### Scene change data
--------------------

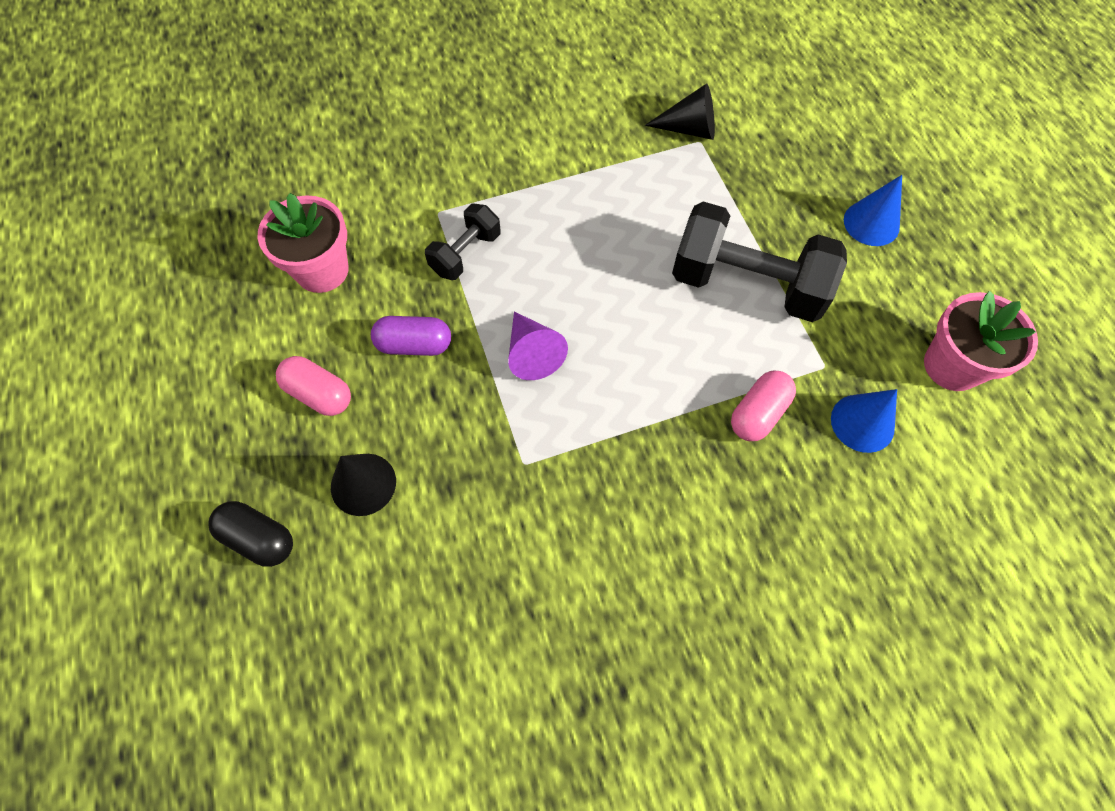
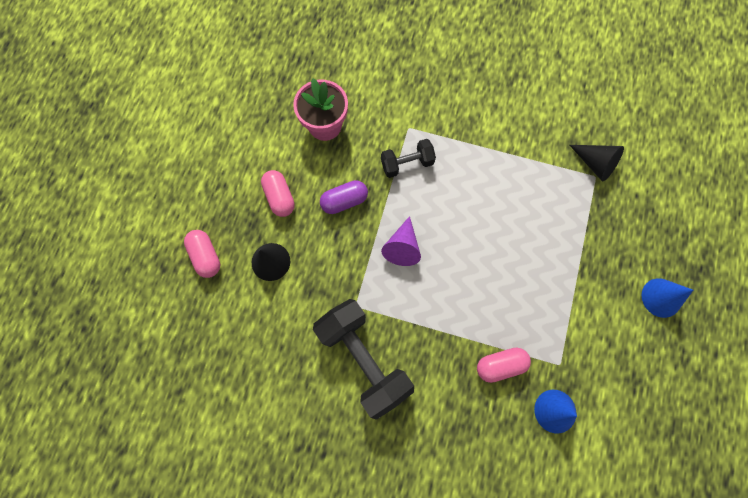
camera: 35 degrees right, 10 degrees up
(259, 538) = (206, 256): black capsule -> pink capsule
(414, 345) = (344, 201): purple capsule -> purple capsule turned 60 degrees counterclockwise
(747, 284) = (553, 286): black dumbbell -> black dumbbell (363, 358)
(952, 366) = (636, 416): pink flower pot -> none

--------------------

### WHAT TO WORK ON
Your answer must be the records exactly as they stand, with no pictures in it.

### RESPONSE TO THE EXERCISE
camera: 35 degrees right, 10 degrees up
(259, 538) = (206, 256): black capsule -> pink capsule
(414, 345) = (344, 201): purple capsule -> purple capsule turned 60 degrees counterclockwise
(747, 284) = (553, 286): black dumbbell -> black dumbbell (363, 358)
(952, 366) = (636, 416): pink flower pot -> none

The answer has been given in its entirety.